» **Required work**:
Keep every line of the data below that has the string "marker" and present those lines.

++++++++++++++++++++

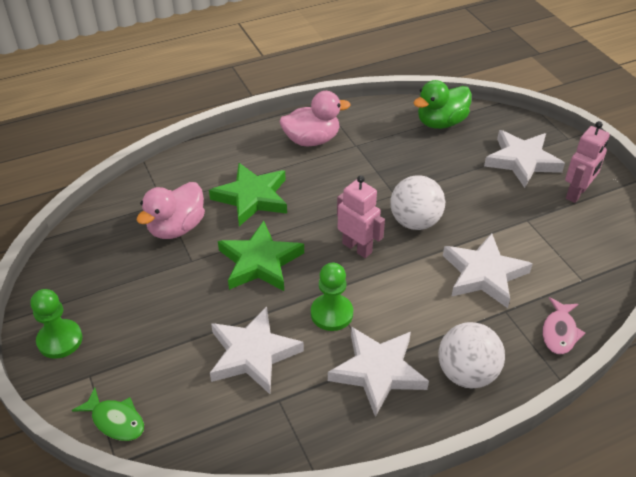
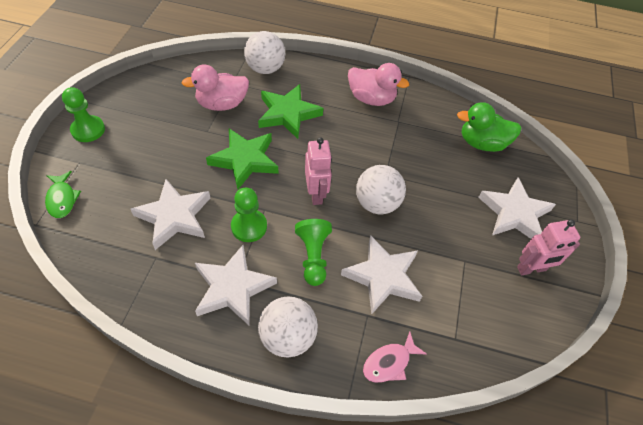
camera: 35 degrees right, 10 degrees up
(181, 171) = (265, 69): none -> white ball
(413, 298) = (313, 256): none -> green pawn

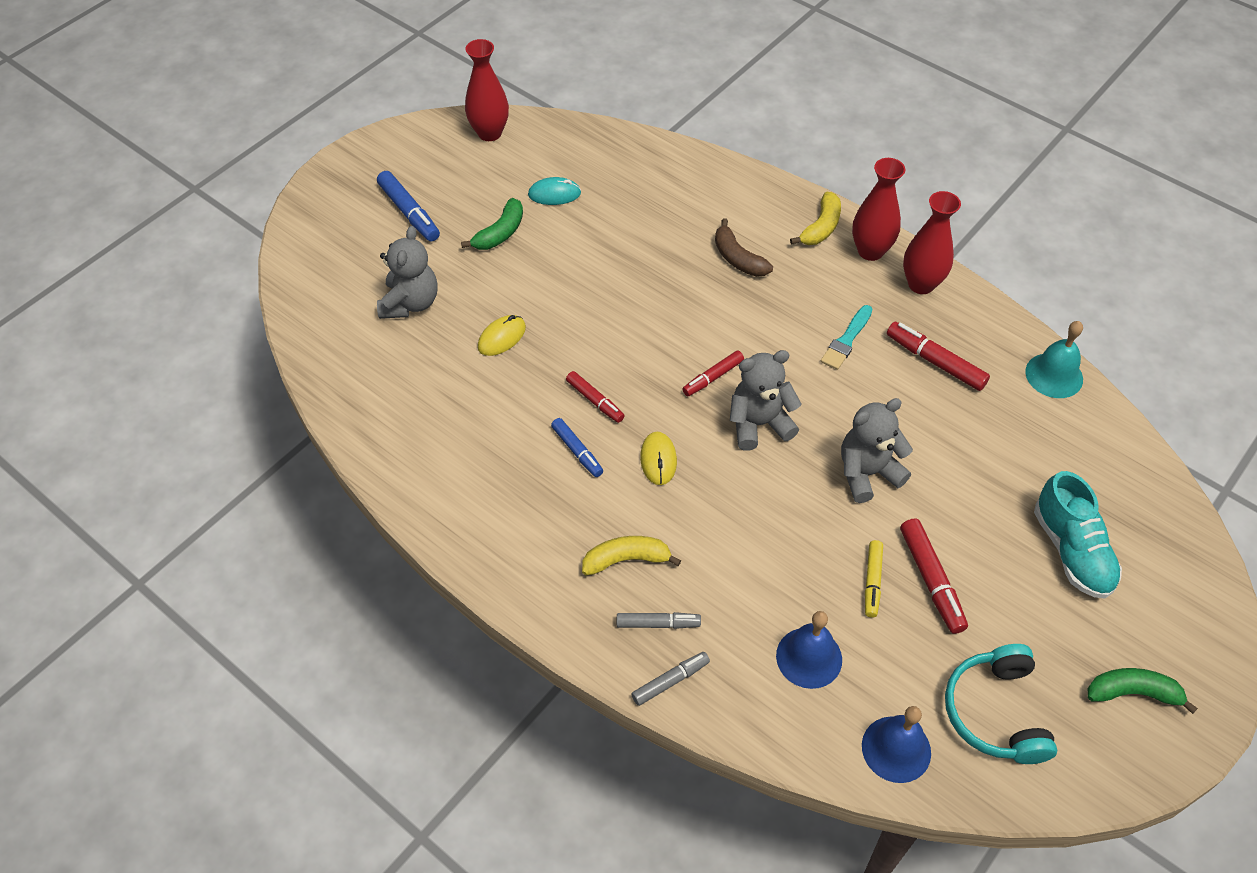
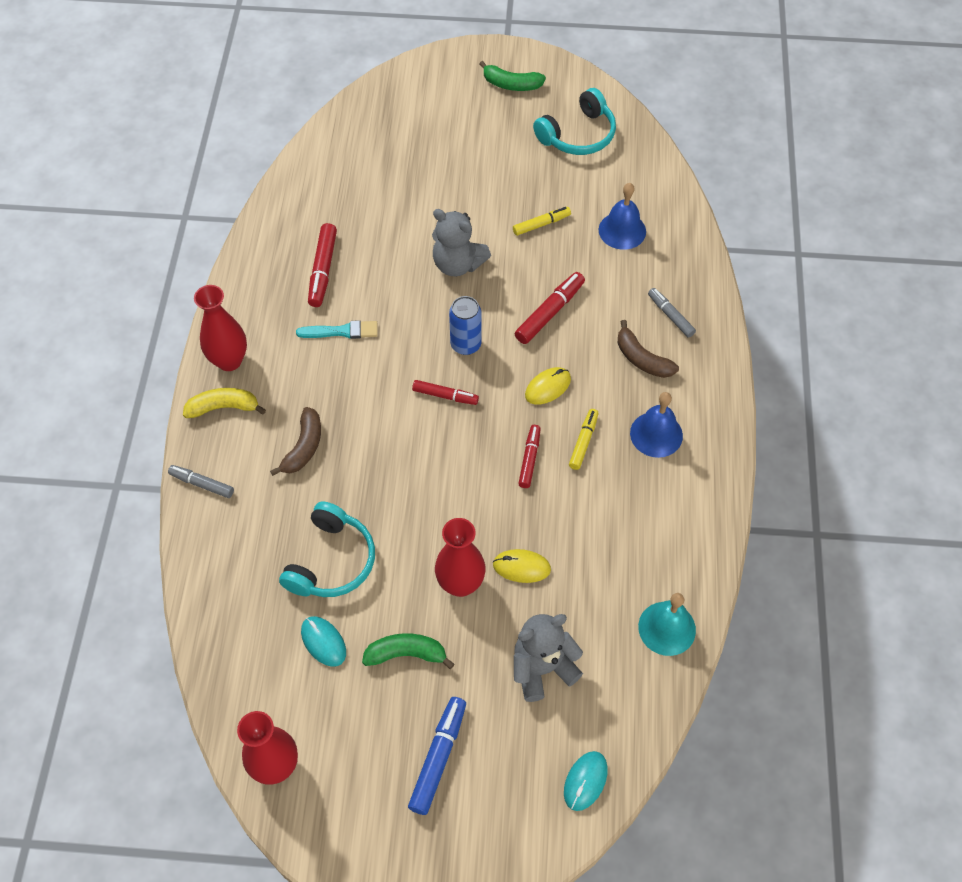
camera: 125 degrees left, 5 degrees up
(309, 280) = (585, 781): none -> turquoise mouse
(577, 451) = (583, 442): blue marker -> yellow marker
(616, 228) = (331, 561): none -> turquoise headphones
(626, 559) = (642, 359): yellow banana -> brown banana
(670, 681) = (701, 288): grey marker -> grey marker (202, 484)
(759, 424) = (465, 345): grey teddy bear -> blue can
(896, 749) = (641, 167): blue bell -> blue bell (656, 434)
(921, 284) = (245, 312): red vase -> red vase (460, 584)
(931, 580) = (514, 197): red marker -> red marker (549, 313)
(1054, 375) = (285, 201): turquoise bell -> turquoise bell (667, 628)
(1072, 551) = (433, 141): turquoise shoe -> none
(1132, 692) = (511, 84): green banana -> green banana turned 45 degrees counterclockwise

++++++++++++++++++++

» **Answer section**:
(577, 451) = (583, 442): blue marker -> yellow marker
(670, 681) = (701, 288): grey marker -> grey marker (202, 484)
(931, 580) = (514, 197): red marker -> red marker (549, 313)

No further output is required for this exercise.